* **WORK TASK**
If a record holds a picture, skip the picture but print everything else exactly.

* **EXERCISE MATERIAL**
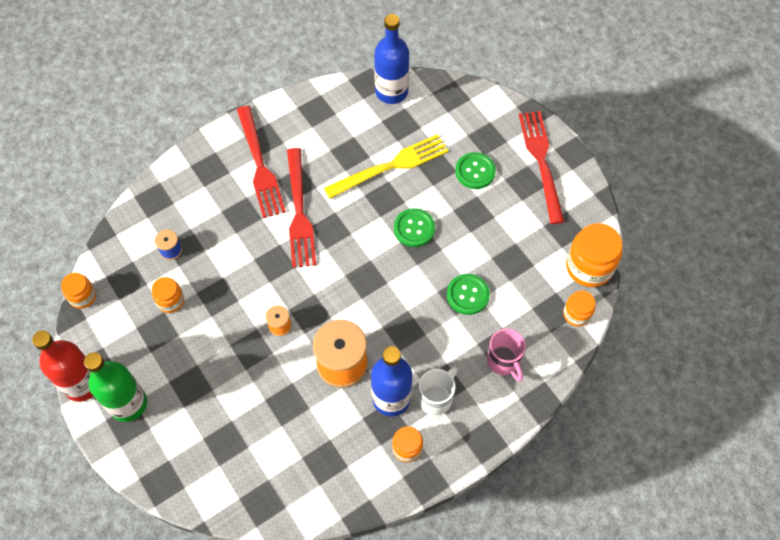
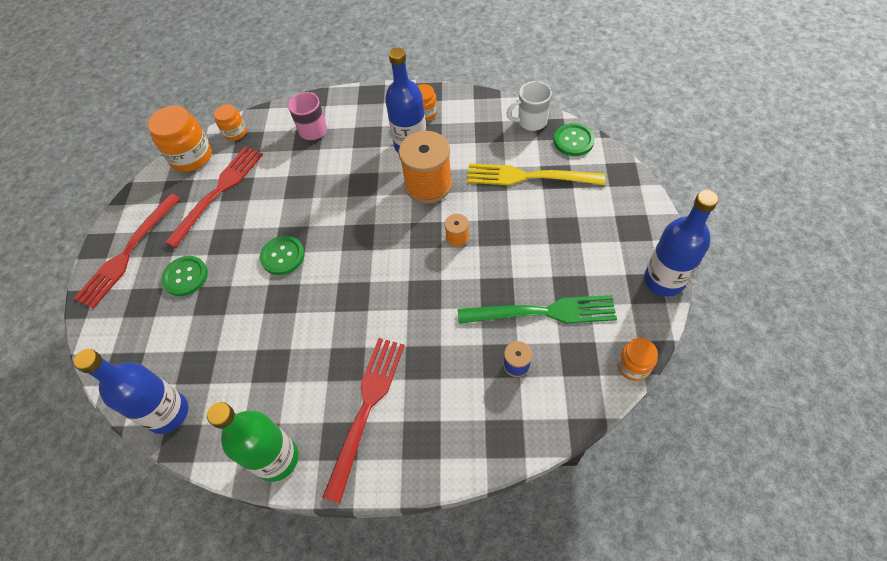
camera: 140 degrees left, 5 degrees down
(82, 384) = (664, 280): red bottle -> blue bottle
(128, 404) = (626, 242): green bottle -> green bottle (276, 458)
(170, 301) = (543, 312): orange jar -> green fork
(299, 212) = (366, 330): red fork -> red fork (219, 191)
(391, 166) = (246, 327): yellow fork -> yellow fork (528, 177)
(436, 398) = (380, 131): white mug -> white mug (531, 121)
(468, 295) = (293, 183): green button -> green button (573, 141)

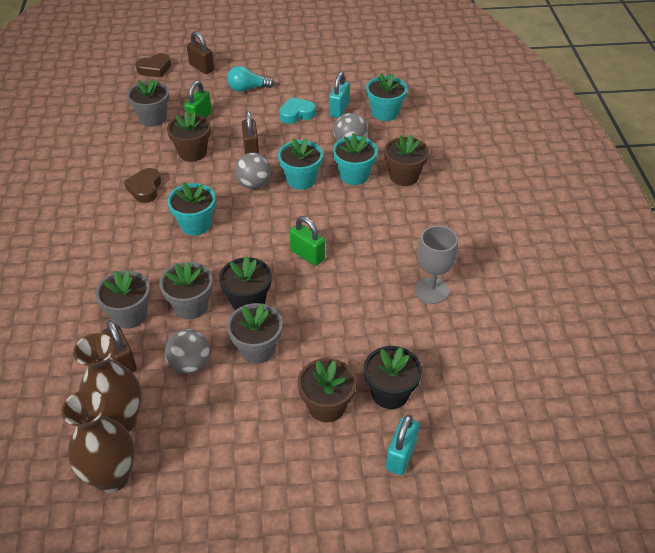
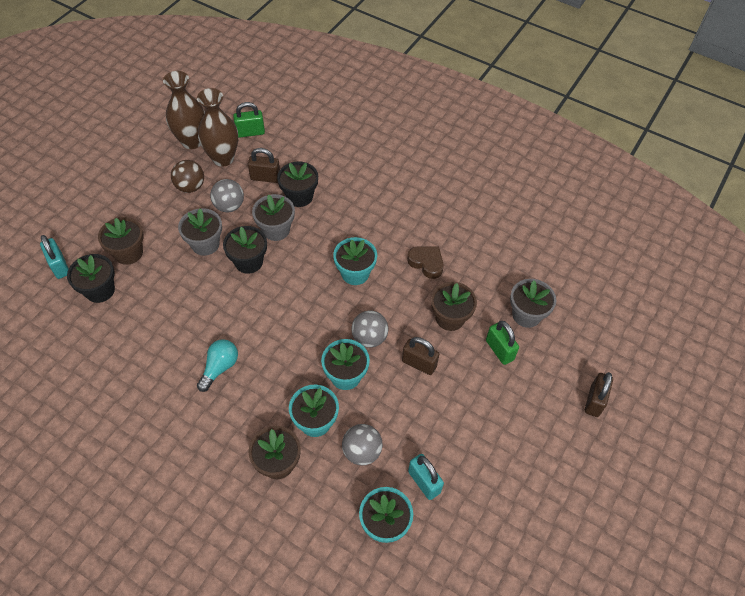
camera: 125 degrees right, 10 degrees up
(130, 315) = (299, 196): grey flower pot -> black flower pot
(154, 69) = (618, 358): brown heart -> none
(190, 420) = (190, 187): none -> brown ball
(201, 67) = (594, 401): brown padlock -> brown padlock turned 60 degrees counterclockwise
(247, 89) = (524, 420): turquoise light bulb -> turquoise light bulb (220, 367)
(296, 114) = (446, 437): turquoise heart -> none
(307, 255) = (256, 323): green padlock -> green padlock (250, 132)
(431, 290) = (144, 379): grey goblet -> none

* **SOLUTION FOR THIS EXERCISE**
camera: 140 degrees left, 5 degrees down
(82, 384) = (664, 280): red bottle -> blue bottle
(128, 404) = (626, 242): green bottle -> green bottle (276, 458)
(170, 301) = (543, 312): orange jar -> green fork
(299, 212) = (366, 330): red fork -> red fork (219, 191)
(391, 166) = (246, 327): yellow fork -> yellow fork (528, 177)
(436, 398) = (380, 131): white mug -> white mug (531, 121)
(468, 295) = (293, 183): green button -> green button (573, 141)

camera: 125 degrees right, 10 degrees up
(130, 315) = (299, 196): grey flower pot -> black flower pot
(154, 69) = (618, 358): brown heart -> none
(190, 420) = (190, 187): none -> brown ball
(201, 67) = (594, 401): brown padlock -> brown padlock turned 60 degrees counterclockwise
(247, 89) = (524, 420): turquoise light bulb -> turquoise light bulb (220, 367)
(296, 114) = (446, 437): turquoise heart -> none
(307, 255) = (256, 323): green padlock -> green padlock (250, 132)
(431, 290) = (144, 379): grey goblet -> none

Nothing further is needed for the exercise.